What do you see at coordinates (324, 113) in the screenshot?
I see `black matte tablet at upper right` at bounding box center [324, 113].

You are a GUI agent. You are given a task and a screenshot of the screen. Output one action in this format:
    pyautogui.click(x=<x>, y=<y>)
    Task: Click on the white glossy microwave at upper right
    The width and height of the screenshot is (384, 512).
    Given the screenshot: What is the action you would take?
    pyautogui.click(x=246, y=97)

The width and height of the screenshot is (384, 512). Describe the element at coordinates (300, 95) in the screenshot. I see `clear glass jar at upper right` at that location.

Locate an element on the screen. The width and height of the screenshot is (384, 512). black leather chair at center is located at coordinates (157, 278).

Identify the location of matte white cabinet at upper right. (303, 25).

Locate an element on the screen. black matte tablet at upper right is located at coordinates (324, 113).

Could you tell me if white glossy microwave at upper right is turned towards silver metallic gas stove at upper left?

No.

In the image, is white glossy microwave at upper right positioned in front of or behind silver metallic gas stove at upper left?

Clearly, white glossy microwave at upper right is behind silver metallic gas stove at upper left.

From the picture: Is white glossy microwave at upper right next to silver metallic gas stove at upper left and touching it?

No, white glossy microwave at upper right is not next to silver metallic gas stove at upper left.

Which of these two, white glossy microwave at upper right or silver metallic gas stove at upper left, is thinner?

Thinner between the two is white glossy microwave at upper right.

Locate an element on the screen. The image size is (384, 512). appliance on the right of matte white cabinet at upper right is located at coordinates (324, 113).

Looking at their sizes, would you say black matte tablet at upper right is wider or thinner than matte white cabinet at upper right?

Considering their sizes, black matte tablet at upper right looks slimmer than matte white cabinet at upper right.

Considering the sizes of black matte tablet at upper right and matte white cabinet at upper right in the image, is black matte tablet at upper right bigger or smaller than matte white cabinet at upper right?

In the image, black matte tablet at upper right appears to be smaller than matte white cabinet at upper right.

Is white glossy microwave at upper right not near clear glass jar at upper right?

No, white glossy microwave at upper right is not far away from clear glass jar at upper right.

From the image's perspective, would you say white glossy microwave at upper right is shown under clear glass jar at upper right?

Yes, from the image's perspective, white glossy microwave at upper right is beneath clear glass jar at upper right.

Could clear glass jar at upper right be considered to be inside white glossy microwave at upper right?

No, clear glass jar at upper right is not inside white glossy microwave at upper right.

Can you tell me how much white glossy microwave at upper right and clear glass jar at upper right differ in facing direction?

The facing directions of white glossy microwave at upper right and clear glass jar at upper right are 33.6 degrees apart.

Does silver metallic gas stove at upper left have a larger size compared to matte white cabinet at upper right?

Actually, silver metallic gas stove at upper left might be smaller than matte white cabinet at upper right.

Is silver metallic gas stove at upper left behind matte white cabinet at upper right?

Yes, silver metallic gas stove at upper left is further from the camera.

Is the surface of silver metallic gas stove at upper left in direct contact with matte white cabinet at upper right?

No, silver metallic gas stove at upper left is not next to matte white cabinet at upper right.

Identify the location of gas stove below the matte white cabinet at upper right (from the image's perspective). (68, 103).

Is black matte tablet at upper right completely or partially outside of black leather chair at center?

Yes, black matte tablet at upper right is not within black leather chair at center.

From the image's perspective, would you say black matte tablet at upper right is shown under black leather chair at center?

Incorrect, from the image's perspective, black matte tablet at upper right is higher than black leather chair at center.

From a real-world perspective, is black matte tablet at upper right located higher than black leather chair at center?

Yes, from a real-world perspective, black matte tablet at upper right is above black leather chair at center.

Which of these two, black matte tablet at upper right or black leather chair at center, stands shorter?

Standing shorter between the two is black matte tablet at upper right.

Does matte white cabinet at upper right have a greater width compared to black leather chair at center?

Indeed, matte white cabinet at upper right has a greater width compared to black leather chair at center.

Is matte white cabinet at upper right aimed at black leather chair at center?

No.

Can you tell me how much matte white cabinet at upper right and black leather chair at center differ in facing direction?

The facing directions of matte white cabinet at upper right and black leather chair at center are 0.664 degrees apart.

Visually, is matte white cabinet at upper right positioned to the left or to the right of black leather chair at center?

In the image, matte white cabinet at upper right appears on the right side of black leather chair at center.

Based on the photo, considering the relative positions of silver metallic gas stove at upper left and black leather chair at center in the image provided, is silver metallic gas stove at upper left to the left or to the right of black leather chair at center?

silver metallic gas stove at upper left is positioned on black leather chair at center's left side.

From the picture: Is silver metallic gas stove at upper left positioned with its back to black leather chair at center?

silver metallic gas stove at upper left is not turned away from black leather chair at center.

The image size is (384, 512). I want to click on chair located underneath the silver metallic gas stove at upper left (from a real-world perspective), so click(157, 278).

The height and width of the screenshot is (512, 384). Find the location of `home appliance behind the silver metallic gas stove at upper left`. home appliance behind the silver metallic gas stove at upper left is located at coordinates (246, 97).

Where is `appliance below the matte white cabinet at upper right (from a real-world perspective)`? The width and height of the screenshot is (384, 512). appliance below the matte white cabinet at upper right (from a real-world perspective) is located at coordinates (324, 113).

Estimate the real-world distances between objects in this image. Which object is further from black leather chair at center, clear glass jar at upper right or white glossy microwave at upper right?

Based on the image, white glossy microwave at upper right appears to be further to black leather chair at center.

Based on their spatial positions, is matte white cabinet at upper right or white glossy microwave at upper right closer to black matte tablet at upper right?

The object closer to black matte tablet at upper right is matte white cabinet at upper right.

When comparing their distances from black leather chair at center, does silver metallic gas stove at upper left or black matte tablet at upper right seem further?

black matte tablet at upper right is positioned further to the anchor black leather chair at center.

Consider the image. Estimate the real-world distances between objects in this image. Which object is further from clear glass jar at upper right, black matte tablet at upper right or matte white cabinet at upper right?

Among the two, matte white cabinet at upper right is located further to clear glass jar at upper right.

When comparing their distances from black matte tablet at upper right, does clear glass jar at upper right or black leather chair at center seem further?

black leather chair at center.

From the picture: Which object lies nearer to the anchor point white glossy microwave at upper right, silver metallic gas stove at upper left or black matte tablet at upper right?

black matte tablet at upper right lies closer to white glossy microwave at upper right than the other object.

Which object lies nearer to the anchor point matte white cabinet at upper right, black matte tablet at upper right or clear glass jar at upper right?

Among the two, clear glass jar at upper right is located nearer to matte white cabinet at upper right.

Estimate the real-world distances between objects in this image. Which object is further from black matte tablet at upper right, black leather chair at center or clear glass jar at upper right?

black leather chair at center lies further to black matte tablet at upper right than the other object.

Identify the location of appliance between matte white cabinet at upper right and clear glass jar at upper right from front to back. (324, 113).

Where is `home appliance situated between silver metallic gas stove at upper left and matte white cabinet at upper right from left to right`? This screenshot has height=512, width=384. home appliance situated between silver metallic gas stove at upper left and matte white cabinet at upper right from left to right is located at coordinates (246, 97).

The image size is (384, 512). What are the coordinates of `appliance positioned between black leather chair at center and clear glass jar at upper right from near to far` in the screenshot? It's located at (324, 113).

---+---

> **EXERCISE DETAILS**: Rewrite all of the records above, changing "black leather chair" to "brown leather armchair" wherever it occurs and leaving everything else the same.

> **REPLY TO THE TASK**:
What do you see at coordinates (324, 113) in the screenshot?
I see `black matte tablet at upper right` at bounding box center [324, 113].

You are a GUI agent. You are given a task and a screenshot of the screen. Output one action in this format:
    pyautogui.click(x=<x>, y=<y>)
    Task: Click on the white glossy microwave at upper right
    The width and height of the screenshot is (384, 512).
    Given the screenshot: What is the action you would take?
    pyautogui.click(x=246, y=97)

The width and height of the screenshot is (384, 512). Describe the element at coordinates (300, 95) in the screenshot. I see `clear glass jar at upper right` at that location.

Locate an element on the screen. The width and height of the screenshot is (384, 512). brown leather armchair at center is located at coordinates (157, 278).

Identify the location of matte white cabinet at upper right. (303, 25).

Locate an element on the screen. black matte tablet at upper right is located at coordinates (324, 113).

Could you tell me if white glossy microwave at upper right is turned towards silver metallic gas stove at upper left?

No.

In the image, is white glossy microwave at upper right positioned in front of or behind silver metallic gas stove at upper left?

Clearly, white glossy microwave at upper right is behind silver metallic gas stove at upper left.

From the picture: Is white glossy microwave at upper right next to silver metallic gas stove at upper left and touching it?

No, white glossy microwave at upper right is not next to silver metallic gas stove at upper left.

Which of these two, white glossy microwave at upper right or silver metallic gas stove at upper left, is thinner?

Thinner between the two is white glossy microwave at upper right.

Locate an element on the screen. The image size is (384, 512). appliance on the right of matte white cabinet at upper right is located at coordinates (324, 113).

Looking at their sizes, would you say black matte tablet at upper right is wider or thinner than matte white cabinet at upper right?

Considering their sizes, black matte tablet at upper right looks slimmer than matte white cabinet at upper right.

Considering the sizes of black matte tablet at upper right and matte white cabinet at upper right in the image, is black matte tablet at upper right bigger or smaller than matte white cabinet at upper right?

In the image, black matte tablet at upper right appears to be smaller than matte white cabinet at upper right.

Is white glossy microwave at upper right not near clear glass jar at upper right?

No, white glossy microwave at upper right is not far away from clear glass jar at upper right.

From the image's perspective, would you say white glossy microwave at upper right is shown under clear glass jar at upper right?

Yes, from the image's perspective, white glossy microwave at upper right is beneath clear glass jar at upper right.

Could clear glass jar at upper right be considered to be inside white glossy microwave at upper right?

No, clear glass jar at upper right is not inside white glossy microwave at upper right.

Can you tell me how much white glossy microwave at upper right and clear glass jar at upper right differ in facing direction?

The facing directions of white glossy microwave at upper right and clear glass jar at upper right are 33.6 degrees apart.

Does silver metallic gas stove at upper left have a larger size compared to matte white cabinet at upper right?

Actually, silver metallic gas stove at upper left might be smaller than matte white cabinet at upper right.

Is silver metallic gas stove at upper left behind matte white cabinet at upper right?

Yes, silver metallic gas stove at upper left is further from the camera.

Is the surface of silver metallic gas stove at upper left in direct contact with matte white cabinet at upper right?

No, silver metallic gas stove at upper left is not next to matte white cabinet at upper right.

Identify the location of gas stove below the matte white cabinet at upper right (from the image's perspective). (68, 103).

Is black matte tablet at upper right completely or partially outside of brown leather armchair at center?

Yes, black matte tablet at upper right is not within brown leather armchair at center.

From the image's perspective, would you say black matte tablet at upper right is shown under brown leather armchair at center?

Incorrect, from the image's perspective, black matte tablet at upper right is higher than brown leather armchair at center.

From a real-world perspective, is black matte tablet at upper right located higher than brown leather armchair at center?

Yes, from a real-world perspective, black matte tablet at upper right is above brown leather armchair at center.

Which of these two, black matte tablet at upper right or brown leather armchair at center, stands shorter?

Standing shorter between the two is black matte tablet at upper right.

Does matte white cabinet at upper right have a greater width compared to brown leather armchair at center?

Indeed, matte white cabinet at upper right has a greater width compared to brown leather armchair at center.

Is matte white cabinet at upper right aimed at brown leather armchair at center?

No.

Can you tell me how much matte white cabinet at upper right and brown leather armchair at center differ in facing direction?

The facing directions of matte white cabinet at upper right and brown leather armchair at center are 0.664 degrees apart.

Visually, is matte white cabinet at upper right positioned to the left or to the right of brown leather armchair at center?

In the image, matte white cabinet at upper right appears on the right side of brown leather armchair at center.

Based on the photo, considering the relative positions of silver metallic gas stove at upper left and brown leather armchair at center in the image provided, is silver metallic gas stove at upper left to the left or to the right of brown leather armchair at center?

silver metallic gas stove at upper left is positioned on brown leather armchair at center's left side.

From the picture: Is silver metallic gas stove at upper left positioned with its back to brown leather armchair at center?

silver metallic gas stove at upper left is not turned away from brown leather armchair at center.

The image size is (384, 512). I want to click on chair located underneath the silver metallic gas stove at upper left (from a real-world perspective), so click(157, 278).

The height and width of the screenshot is (512, 384). Find the location of `home appliance behind the silver metallic gas stove at upper left`. home appliance behind the silver metallic gas stove at upper left is located at coordinates (246, 97).

Where is `appliance below the matte white cabinet at upper right (from a real-world perspective)`? The width and height of the screenshot is (384, 512). appliance below the matte white cabinet at upper right (from a real-world perspective) is located at coordinates (324, 113).

Estimate the real-world distances between objects in this image. Which object is further from brown leather armchair at center, clear glass jar at upper right or white glossy microwave at upper right?

Based on the image, white glossy microwave at upper right appears to be further to brown leather armchair at center.

Based on their spatial positions, is matte white cabinet at upper right or white glossy microwave at upper right closer to black matte tablet at upper right?

The object closer to black matte tablet at upper right is matte white cabinet at upper right.

When comparing their distances from brown leather armchair at center, does silver metallic gas stove at upper left or black matte tablet at upper right seem further?

black matte tablet at upper right is positioned further to the anchor brown leather armchair at center.

Consider the image. Estimate the real-world distances between objects in this image. Which object is further from clear glass jar at upper right, black matte tablet at upper right or matte white cabinet at upper right?

Among the two, matte white cabinet at upper right is located further to clear glass jar at upper right.

When comparing their distances from black matte tablet at upper right, does clear glass jar at upper right or brown leather armchair at center seem further?

brown leather armchair at center.

From the picture: Which object lies nearer to the anchor point white glossy microwave at upper right, silver metallic gas stove at upper left or black matte tablet at upper right?

black matte tablet at upper right lies closer to white glossy microwave at upper right than the other object.

Which object lies nearer to the anchor point matte white cabinet at upper right, black matte tablet at upper right or clear glass jar at upper right?

Among the two, clear glass jar at upper right is located nearer to matte white cabinet at upper right.

Estimate the real-world distances between objects in this image. Which object is further from black matte tablet at upper right, brown leather armchair at center or clear glass jar at upper right?

brown leather armchair at center lies further to black matte tablet at upper right than the other object.

Identify the location of appliance between matte white cabinet at upper right and clear glass jar at upper right from front to back. (324, 113).

Where is `home appliance situated between silver metallic gas stove at upper left and matte white cabinet at upper right from left to right`? This screenshot has height=512, width=384. home appliance situated between silver metallic gas stove at upper left and matte white cabinet at upper right from left to right is located at coordinates (246, 97).

The image size is (384, 512). What are the coordinates of `appliance positioned between brown leather armchair at center and clear glass jar at upper right from near to far` in the screenshot? It's located at (324, 113).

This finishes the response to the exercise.